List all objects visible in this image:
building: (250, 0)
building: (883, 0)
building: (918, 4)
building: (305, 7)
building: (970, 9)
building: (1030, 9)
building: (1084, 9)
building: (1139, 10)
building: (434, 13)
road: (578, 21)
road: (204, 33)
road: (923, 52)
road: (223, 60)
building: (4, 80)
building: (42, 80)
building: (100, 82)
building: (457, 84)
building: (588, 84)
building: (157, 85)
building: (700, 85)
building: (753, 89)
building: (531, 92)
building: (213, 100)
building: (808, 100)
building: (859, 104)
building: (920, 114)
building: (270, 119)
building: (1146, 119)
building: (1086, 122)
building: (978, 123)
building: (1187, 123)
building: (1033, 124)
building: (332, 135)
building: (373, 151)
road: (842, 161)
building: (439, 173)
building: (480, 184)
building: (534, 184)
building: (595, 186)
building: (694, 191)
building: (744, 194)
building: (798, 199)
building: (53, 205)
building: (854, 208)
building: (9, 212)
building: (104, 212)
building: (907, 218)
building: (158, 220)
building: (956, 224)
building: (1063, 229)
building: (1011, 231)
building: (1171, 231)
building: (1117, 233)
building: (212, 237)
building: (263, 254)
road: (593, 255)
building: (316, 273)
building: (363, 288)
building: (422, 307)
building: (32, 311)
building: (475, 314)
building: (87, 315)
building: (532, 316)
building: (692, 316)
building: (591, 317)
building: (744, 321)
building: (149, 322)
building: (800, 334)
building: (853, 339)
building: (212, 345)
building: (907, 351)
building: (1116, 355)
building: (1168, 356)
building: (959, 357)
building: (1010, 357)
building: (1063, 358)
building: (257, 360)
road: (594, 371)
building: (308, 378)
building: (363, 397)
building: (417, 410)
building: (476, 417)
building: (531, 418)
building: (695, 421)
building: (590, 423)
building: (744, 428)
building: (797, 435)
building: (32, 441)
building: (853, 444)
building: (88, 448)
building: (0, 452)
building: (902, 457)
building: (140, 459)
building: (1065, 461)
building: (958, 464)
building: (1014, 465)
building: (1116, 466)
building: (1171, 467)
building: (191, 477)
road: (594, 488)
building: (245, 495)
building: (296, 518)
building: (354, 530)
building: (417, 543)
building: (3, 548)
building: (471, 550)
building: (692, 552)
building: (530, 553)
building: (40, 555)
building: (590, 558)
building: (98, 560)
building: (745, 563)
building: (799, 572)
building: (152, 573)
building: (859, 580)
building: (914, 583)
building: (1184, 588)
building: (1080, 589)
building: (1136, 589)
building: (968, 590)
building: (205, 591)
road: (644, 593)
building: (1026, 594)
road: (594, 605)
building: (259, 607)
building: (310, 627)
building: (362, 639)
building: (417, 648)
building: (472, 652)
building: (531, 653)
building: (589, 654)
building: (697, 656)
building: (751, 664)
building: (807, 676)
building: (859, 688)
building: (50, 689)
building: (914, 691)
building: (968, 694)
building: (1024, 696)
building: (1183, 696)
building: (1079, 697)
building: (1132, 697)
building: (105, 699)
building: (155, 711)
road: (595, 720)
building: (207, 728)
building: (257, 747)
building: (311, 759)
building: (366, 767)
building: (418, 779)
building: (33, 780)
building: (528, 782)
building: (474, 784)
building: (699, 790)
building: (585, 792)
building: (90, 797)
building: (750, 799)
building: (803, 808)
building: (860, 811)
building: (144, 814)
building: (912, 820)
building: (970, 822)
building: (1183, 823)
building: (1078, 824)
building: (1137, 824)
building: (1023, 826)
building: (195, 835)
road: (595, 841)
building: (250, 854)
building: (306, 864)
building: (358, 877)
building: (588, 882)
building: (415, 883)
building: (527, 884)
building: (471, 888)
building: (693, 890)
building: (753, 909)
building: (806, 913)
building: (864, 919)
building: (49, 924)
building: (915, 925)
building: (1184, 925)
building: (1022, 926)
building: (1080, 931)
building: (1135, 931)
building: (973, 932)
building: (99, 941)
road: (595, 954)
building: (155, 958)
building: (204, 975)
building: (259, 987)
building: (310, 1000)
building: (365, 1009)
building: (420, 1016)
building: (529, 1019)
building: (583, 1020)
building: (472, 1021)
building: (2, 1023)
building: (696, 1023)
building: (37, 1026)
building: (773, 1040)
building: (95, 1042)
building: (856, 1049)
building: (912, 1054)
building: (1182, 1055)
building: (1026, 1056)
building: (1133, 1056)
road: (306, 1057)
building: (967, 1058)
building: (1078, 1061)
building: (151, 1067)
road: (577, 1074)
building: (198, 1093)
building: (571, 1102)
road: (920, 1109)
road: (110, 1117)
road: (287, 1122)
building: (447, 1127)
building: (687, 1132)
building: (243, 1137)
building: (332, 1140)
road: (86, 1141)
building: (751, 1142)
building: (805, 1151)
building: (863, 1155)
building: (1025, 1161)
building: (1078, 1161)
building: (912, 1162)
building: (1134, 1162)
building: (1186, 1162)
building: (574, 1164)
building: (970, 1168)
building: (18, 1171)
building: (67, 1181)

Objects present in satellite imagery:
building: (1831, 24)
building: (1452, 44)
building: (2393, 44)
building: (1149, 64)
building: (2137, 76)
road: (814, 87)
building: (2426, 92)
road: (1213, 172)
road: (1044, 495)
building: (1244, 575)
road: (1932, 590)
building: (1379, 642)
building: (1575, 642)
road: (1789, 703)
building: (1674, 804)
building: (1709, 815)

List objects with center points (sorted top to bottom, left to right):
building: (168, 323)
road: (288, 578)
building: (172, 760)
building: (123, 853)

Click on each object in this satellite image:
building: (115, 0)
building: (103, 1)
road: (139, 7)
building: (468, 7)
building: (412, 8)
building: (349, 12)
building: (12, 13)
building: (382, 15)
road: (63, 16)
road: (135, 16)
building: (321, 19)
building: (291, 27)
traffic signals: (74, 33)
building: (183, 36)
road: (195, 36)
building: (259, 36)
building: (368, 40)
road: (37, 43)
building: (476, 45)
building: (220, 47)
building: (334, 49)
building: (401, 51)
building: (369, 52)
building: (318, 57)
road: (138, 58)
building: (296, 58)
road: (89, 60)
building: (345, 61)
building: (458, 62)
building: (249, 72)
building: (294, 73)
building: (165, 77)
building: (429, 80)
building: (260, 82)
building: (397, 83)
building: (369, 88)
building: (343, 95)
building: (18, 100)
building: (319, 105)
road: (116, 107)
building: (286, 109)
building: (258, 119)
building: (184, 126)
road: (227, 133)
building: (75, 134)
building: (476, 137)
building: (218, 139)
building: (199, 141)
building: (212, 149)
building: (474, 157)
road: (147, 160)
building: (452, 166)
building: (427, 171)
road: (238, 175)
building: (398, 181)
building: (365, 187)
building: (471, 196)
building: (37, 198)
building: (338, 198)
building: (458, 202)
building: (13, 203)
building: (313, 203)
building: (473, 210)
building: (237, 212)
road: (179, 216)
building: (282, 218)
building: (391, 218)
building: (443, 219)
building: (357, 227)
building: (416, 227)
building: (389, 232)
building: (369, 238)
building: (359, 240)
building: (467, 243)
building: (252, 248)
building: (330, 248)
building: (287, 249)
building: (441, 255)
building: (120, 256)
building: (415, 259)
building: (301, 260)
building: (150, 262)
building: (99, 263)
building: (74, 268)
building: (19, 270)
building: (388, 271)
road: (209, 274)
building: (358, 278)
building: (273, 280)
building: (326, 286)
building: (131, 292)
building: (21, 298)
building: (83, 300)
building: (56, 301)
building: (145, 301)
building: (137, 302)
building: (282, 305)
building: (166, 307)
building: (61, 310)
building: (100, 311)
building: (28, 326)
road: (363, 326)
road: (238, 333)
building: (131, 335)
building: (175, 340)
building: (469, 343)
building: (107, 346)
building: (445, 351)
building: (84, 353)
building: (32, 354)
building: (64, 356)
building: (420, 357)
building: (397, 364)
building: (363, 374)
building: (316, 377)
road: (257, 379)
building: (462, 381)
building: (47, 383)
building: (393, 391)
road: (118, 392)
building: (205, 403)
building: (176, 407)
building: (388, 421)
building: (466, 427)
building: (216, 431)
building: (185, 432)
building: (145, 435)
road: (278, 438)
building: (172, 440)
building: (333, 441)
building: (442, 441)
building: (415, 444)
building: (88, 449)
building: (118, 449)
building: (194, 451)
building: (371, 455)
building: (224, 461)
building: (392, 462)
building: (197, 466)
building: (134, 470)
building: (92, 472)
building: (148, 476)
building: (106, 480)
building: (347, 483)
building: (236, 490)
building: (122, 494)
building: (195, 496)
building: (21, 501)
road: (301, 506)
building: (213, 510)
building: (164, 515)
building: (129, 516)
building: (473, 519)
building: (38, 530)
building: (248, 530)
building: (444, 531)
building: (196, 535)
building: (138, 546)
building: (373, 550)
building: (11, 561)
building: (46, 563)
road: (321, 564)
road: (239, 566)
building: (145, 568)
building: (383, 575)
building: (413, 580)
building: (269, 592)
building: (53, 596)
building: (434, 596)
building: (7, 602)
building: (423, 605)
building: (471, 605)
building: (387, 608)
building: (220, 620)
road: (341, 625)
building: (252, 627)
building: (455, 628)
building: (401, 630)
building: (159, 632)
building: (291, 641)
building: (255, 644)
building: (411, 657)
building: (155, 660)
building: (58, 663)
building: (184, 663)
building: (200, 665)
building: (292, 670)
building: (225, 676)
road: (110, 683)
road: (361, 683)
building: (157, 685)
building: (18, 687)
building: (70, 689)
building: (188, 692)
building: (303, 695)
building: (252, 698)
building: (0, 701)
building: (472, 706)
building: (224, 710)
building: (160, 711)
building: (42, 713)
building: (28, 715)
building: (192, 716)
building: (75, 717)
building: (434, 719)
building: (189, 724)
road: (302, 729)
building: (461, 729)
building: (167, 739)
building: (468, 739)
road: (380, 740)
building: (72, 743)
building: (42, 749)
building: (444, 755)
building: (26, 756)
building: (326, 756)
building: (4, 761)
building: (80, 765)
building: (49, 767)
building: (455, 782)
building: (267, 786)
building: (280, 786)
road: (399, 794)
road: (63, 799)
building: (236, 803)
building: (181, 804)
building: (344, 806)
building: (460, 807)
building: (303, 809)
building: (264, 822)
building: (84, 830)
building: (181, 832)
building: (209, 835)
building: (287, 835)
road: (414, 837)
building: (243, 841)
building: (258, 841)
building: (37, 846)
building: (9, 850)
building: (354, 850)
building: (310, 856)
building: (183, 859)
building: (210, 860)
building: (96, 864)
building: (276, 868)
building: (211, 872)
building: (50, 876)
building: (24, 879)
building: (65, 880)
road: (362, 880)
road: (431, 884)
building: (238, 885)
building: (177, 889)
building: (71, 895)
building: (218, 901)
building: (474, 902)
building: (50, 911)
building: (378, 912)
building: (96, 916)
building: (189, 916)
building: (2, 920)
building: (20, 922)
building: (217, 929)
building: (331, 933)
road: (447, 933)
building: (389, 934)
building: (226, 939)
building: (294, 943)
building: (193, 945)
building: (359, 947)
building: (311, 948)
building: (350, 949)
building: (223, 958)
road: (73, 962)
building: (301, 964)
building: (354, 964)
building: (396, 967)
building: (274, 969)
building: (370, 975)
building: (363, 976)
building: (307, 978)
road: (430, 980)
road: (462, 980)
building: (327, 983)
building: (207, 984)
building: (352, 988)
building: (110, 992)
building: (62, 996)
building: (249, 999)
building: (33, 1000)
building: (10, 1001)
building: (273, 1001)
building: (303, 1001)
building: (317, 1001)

++++++

Report back each line of the entries that holds the string "List".

List all objects visible in this image:
List objects with center points (sorted top to bottom, left to right):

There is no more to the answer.